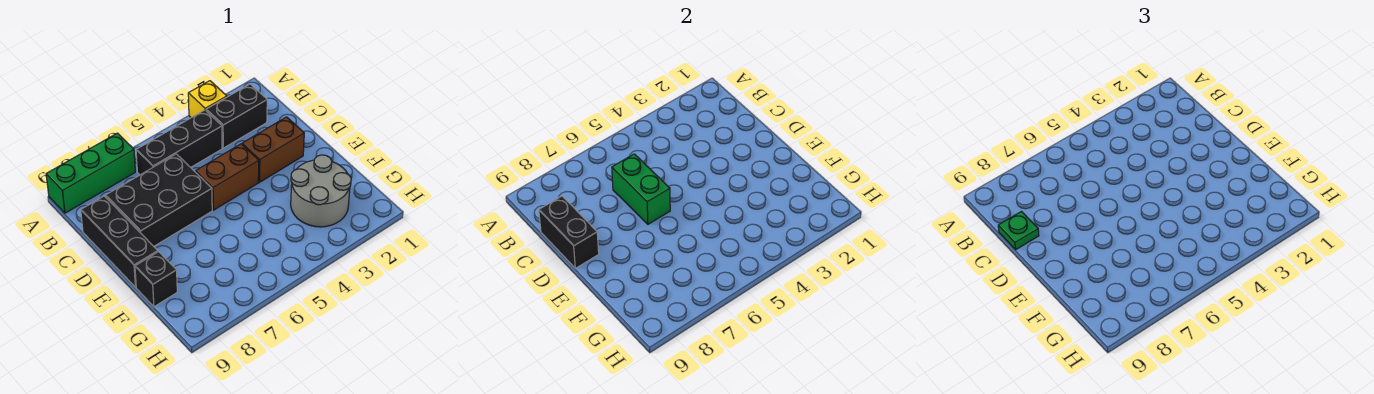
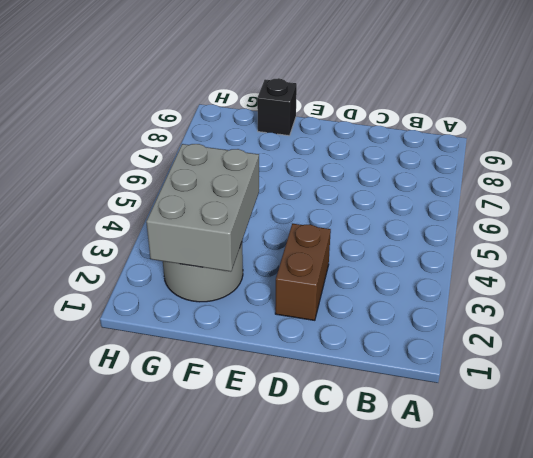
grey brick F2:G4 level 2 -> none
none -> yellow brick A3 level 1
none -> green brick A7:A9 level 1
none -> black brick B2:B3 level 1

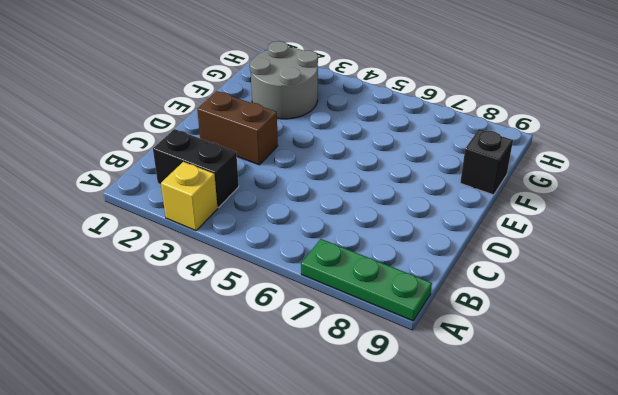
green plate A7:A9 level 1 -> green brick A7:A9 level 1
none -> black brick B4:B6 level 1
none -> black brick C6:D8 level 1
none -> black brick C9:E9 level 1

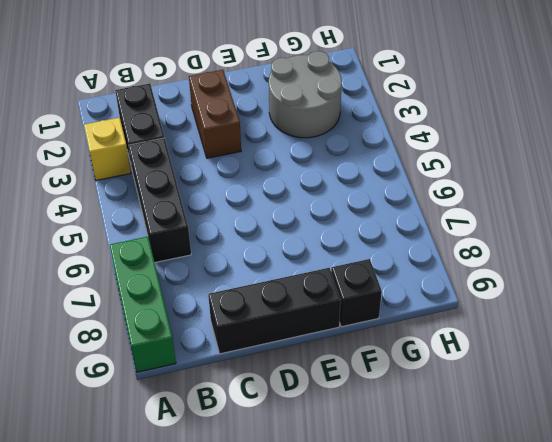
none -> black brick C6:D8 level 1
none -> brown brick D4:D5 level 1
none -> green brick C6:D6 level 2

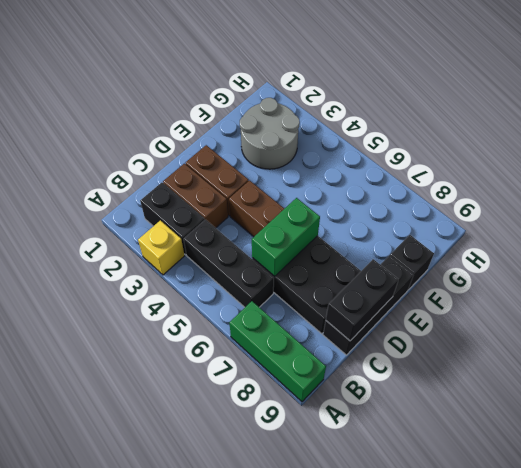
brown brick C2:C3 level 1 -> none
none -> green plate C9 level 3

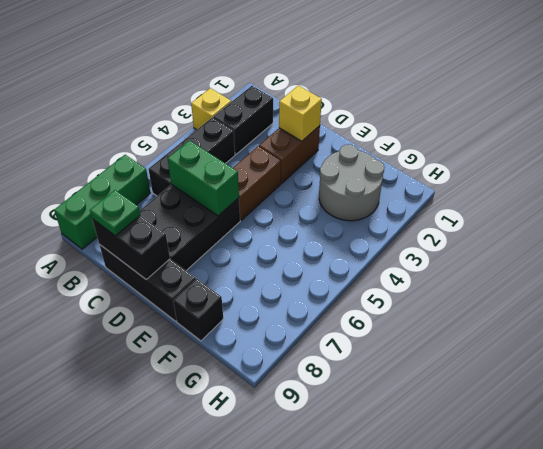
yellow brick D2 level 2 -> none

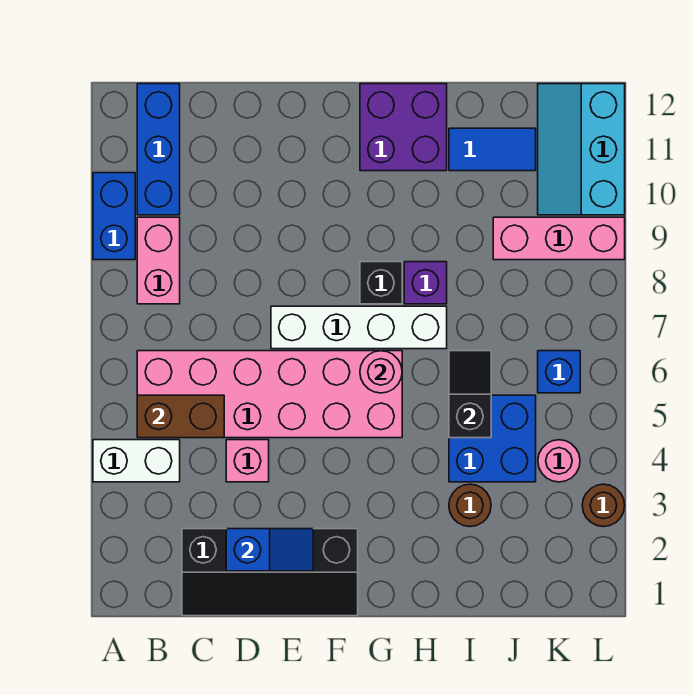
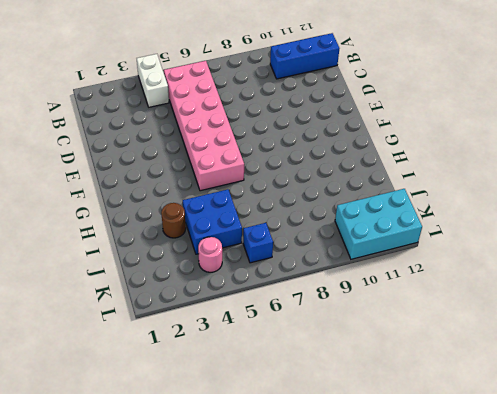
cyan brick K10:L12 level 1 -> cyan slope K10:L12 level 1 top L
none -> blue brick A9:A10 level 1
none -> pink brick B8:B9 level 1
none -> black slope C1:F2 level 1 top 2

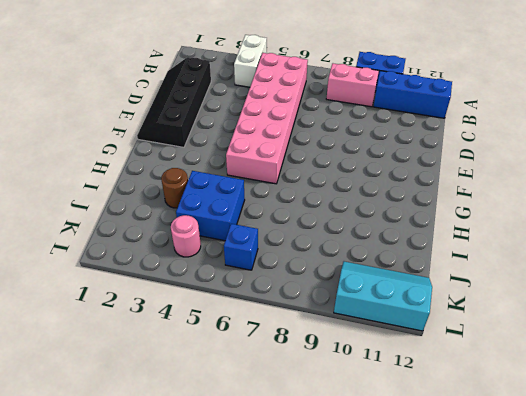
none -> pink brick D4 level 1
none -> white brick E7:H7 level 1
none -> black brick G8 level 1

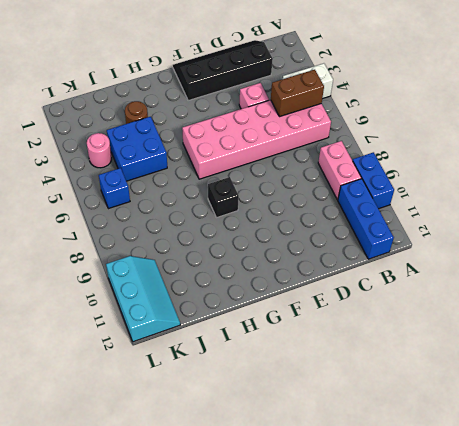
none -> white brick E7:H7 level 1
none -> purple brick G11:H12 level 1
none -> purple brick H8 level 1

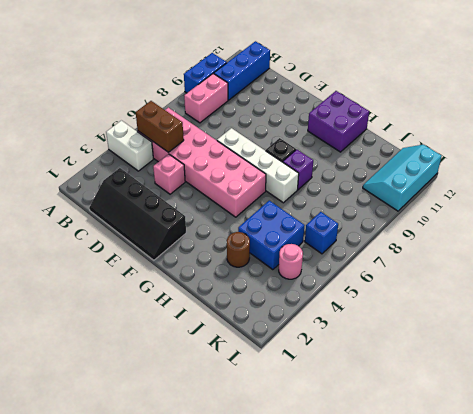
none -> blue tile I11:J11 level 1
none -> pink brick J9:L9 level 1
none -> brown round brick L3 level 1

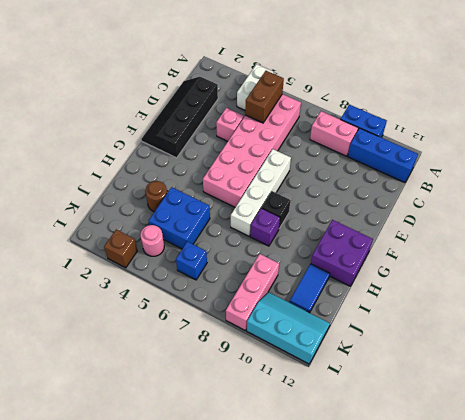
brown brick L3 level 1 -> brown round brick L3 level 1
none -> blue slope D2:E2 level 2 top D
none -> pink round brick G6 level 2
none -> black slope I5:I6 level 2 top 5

• REQUIRED WORK
Search the material above for the word "purple", then copy each line that holds it.

• EXERCISE ANSWER
none -> purple brick G11:H12 level 1
none -> purple brick H8 level 1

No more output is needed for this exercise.